◆ **Exercise**: Select the lines of the records containing the word "grey" and list them.

◆ **Dataset**:

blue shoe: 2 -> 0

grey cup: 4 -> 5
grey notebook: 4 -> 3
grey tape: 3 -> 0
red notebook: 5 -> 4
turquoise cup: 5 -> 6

◆ **Solution to the problem**:
grey cup: 4 -> 5
grey notebook: 4 -> 3
grey tape: 3 -> 0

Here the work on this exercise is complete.